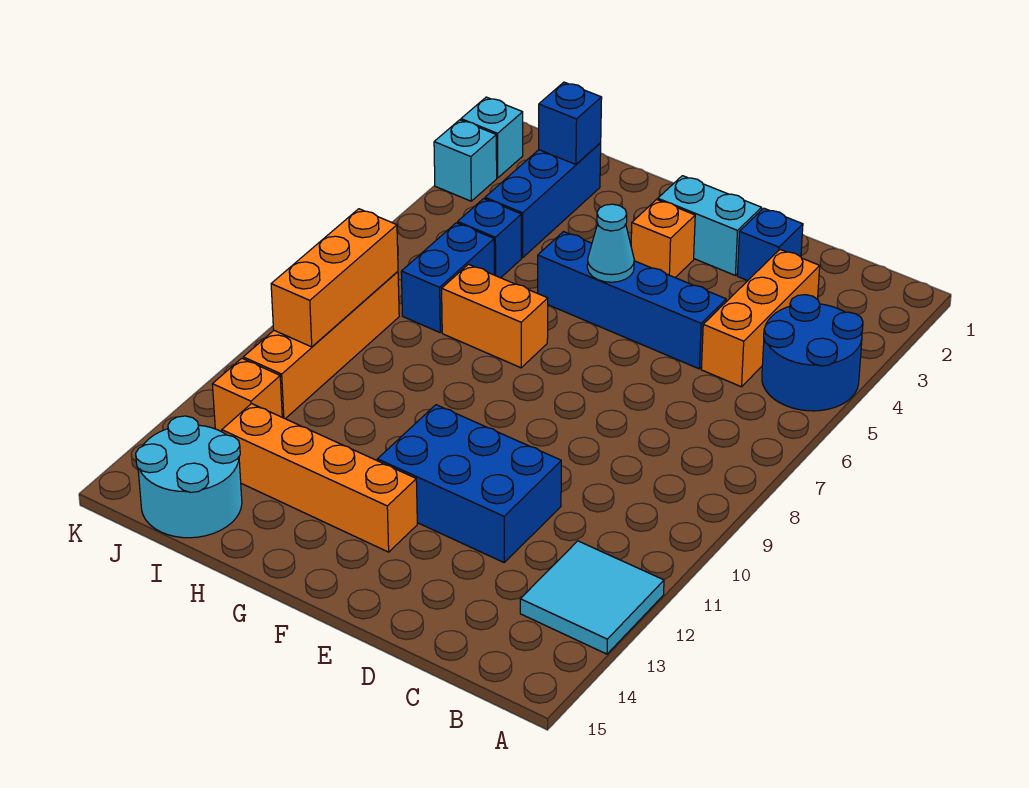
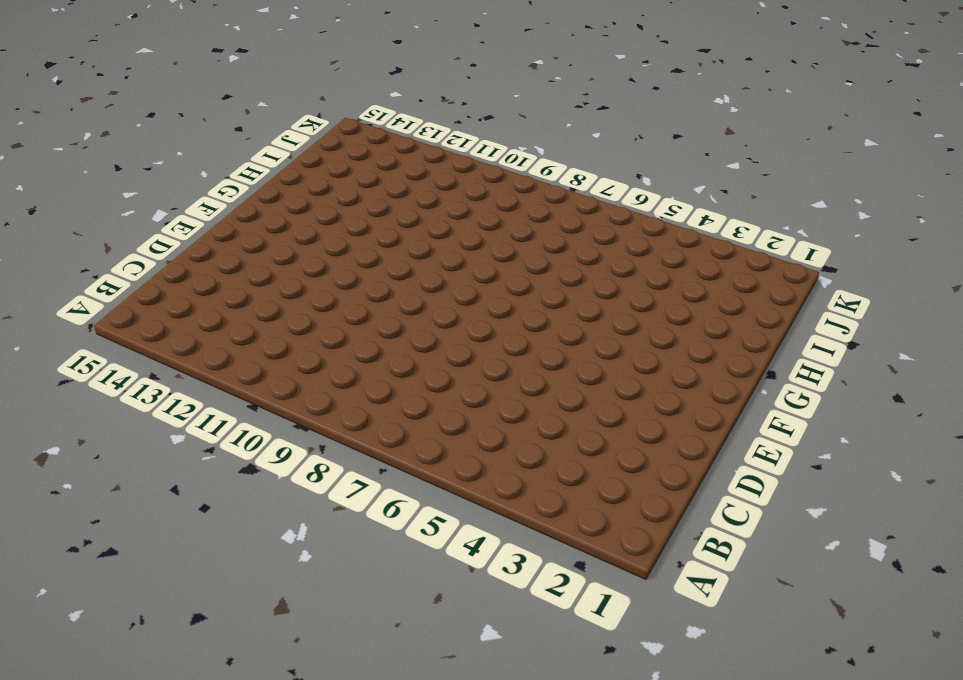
none -> blue round brick A4:B5 level 1
none -> cyan tile A12:B13 level 1
none -> orange brick C3:C5 level 1

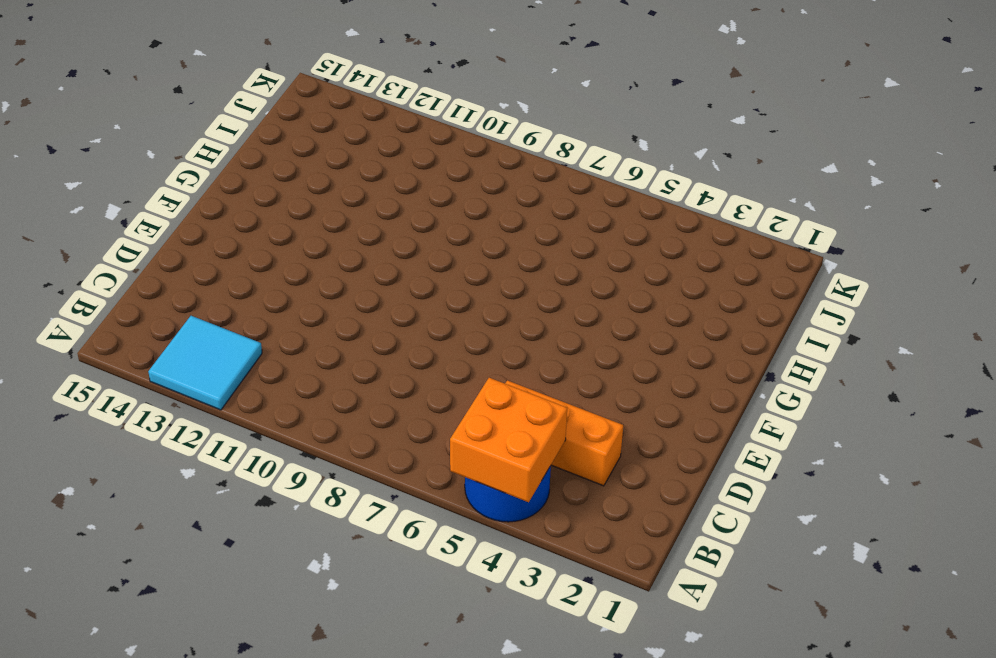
orange brick A4:B5 level 2 -> none
none -> blue brick D2 level 1
none -> blue brick D5:G5 level 1
none -> blue brick D11:F12 level 1

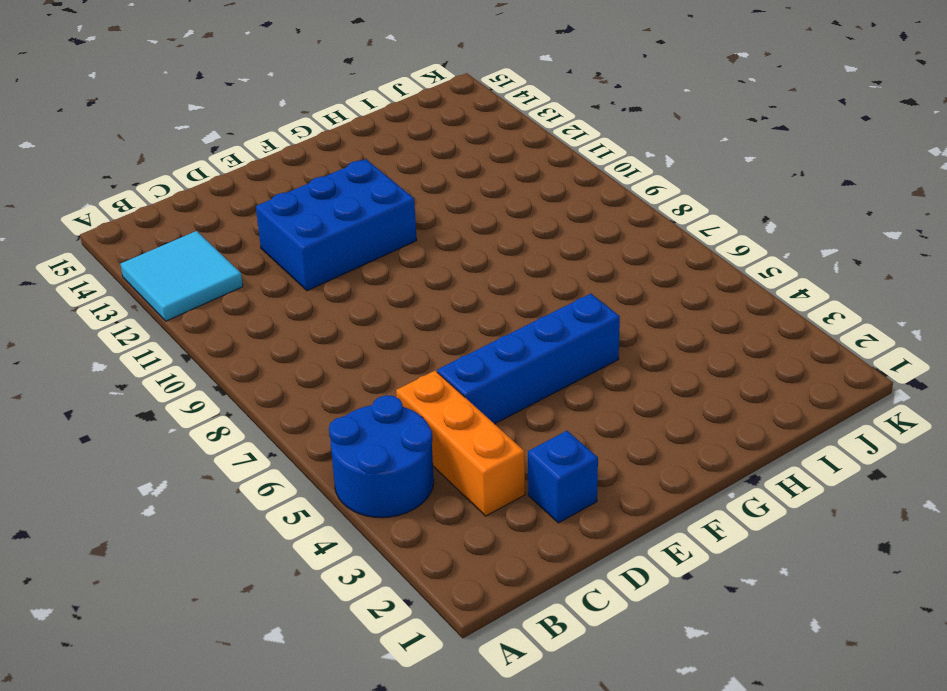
none -> cyan brick E2:F2 level 1
none -> orange brick F3 level 1
none -> orange brick F13:I13 level 1

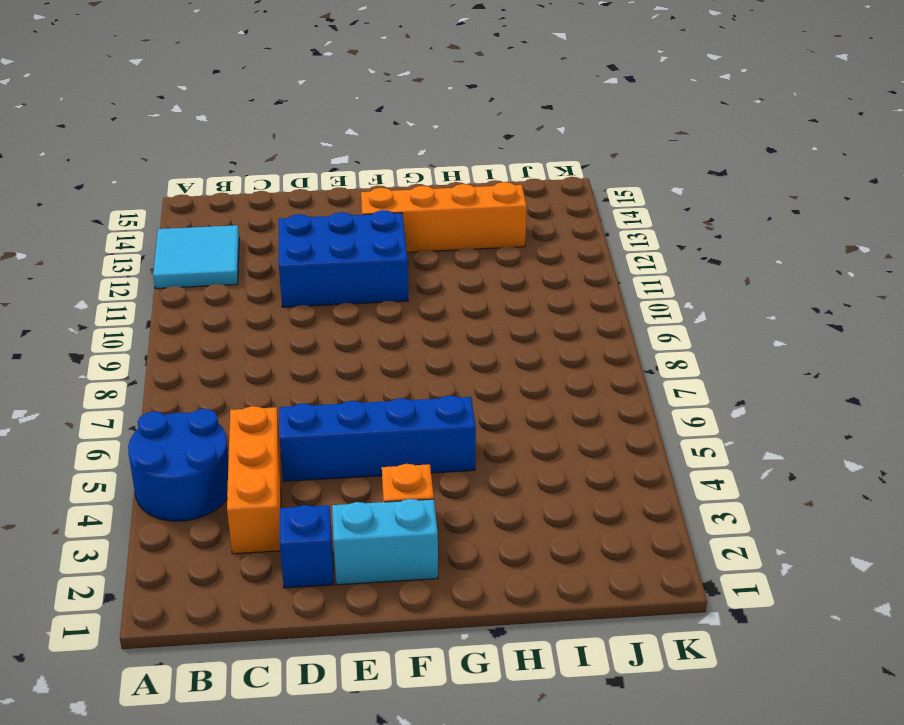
none -> orange brick G7:H7 level 1
none -> blue brick I2:I4 level 1
none -> blue brick I5 level 1

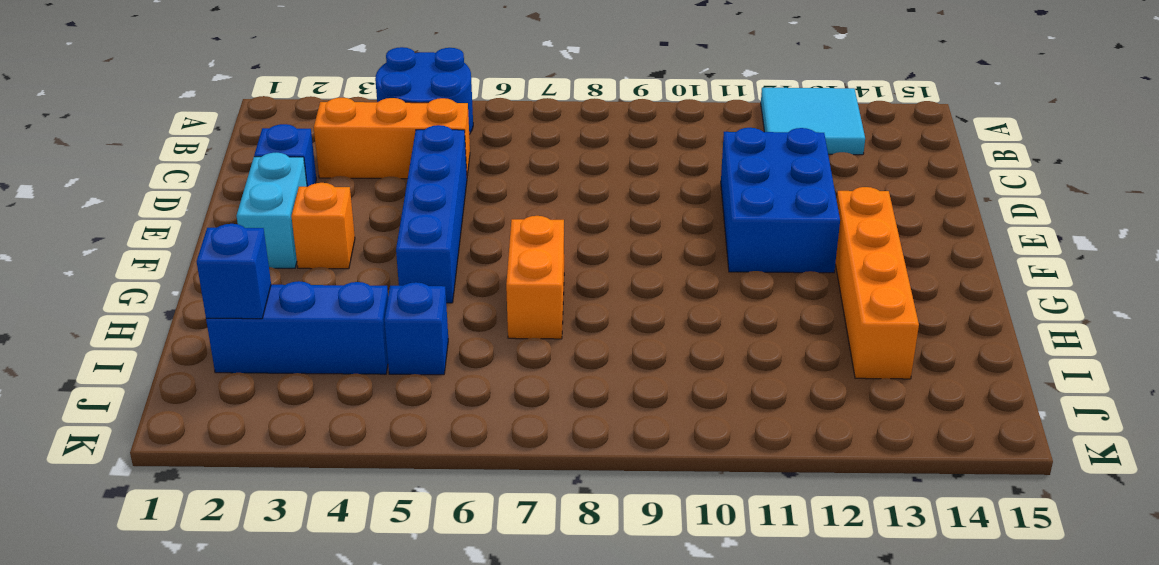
none -> blue brick I6:I7 level 1
none -> cyan round brick I14:J15 level 1
none -> orange brick J8:J11 level 1

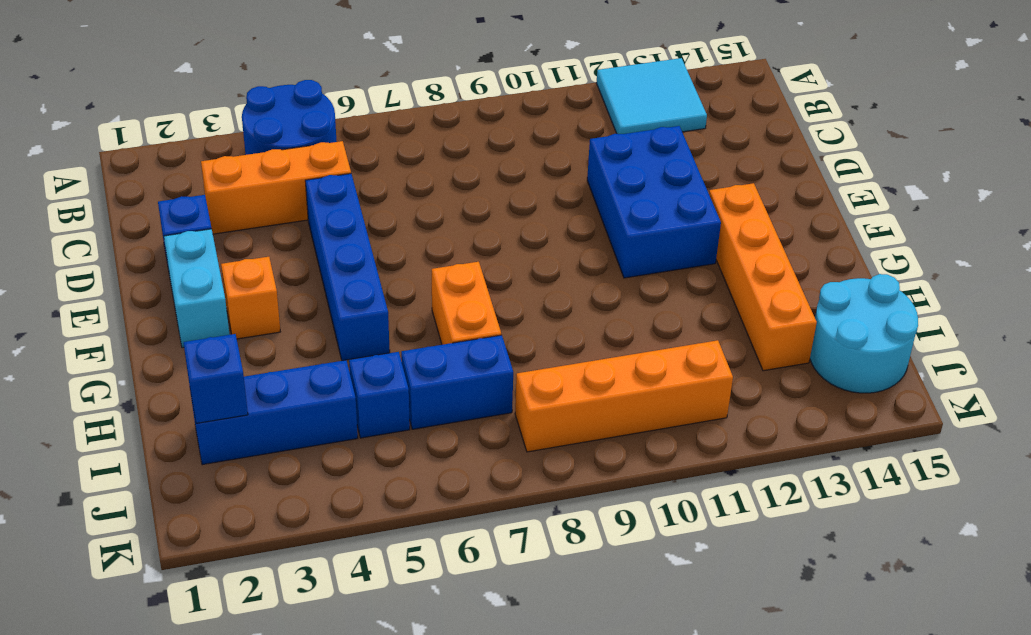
none -> orange brick J12 level 1
none -> cyan brick K2 level 1
none -> cyan brick K3 level 1

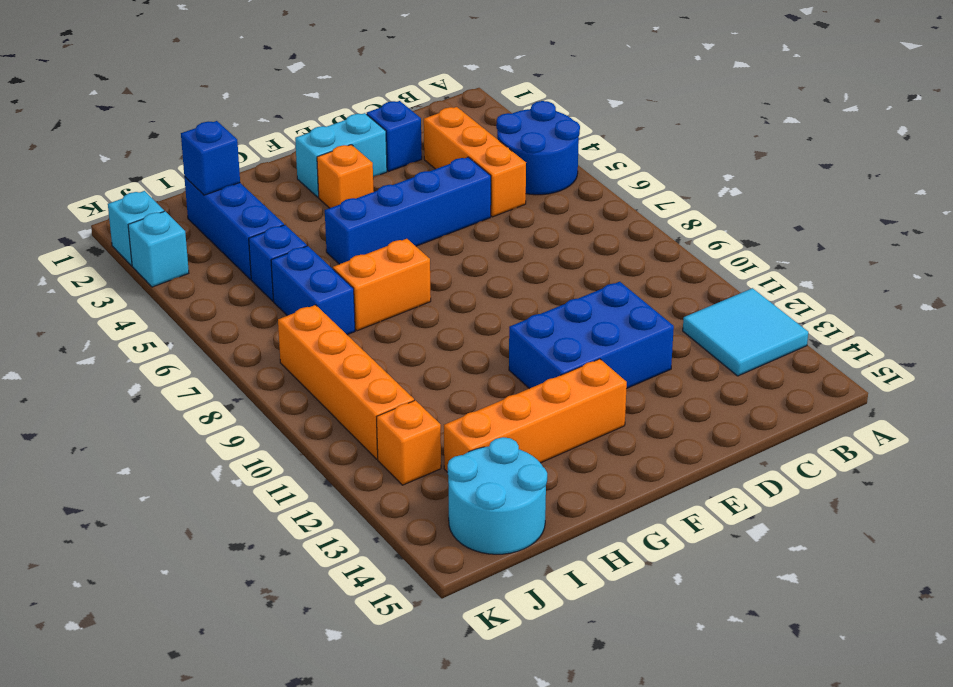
none -> cyan cone F5 level 2
none -> orange brick J8:J10 level 2

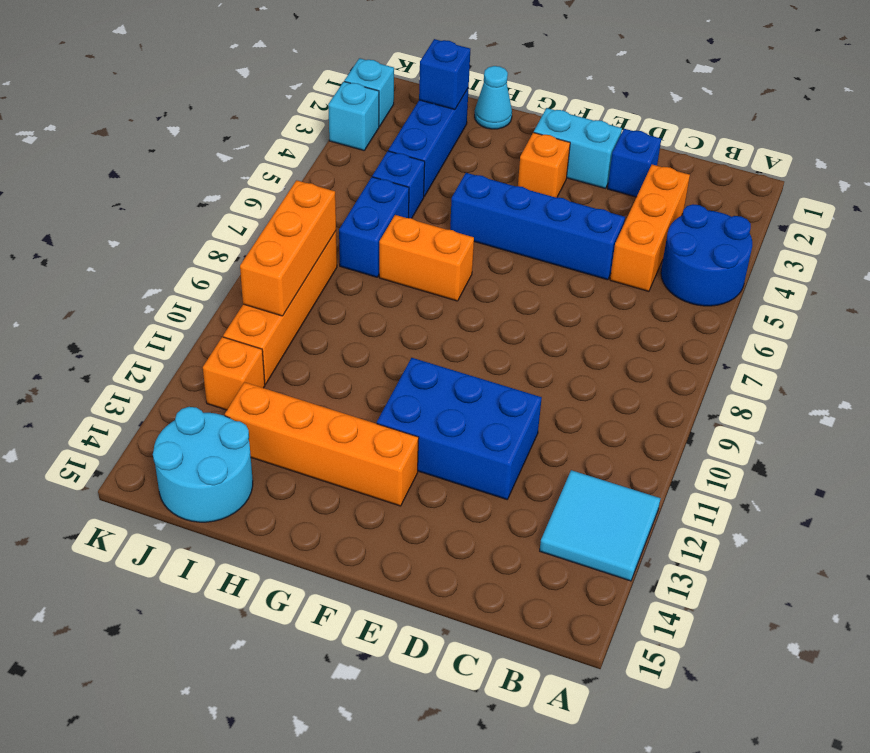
cyan cone H1 level 1 -> cyan cone F5 level 2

·····

■ **Prompt**
Which lines of the data contain the string "cone"? Copy each of them.

■ **Solution to the problem**
none -> cyan cone F5 level 2
cyan cone H1 level 1 -> cyan cone F5 level 2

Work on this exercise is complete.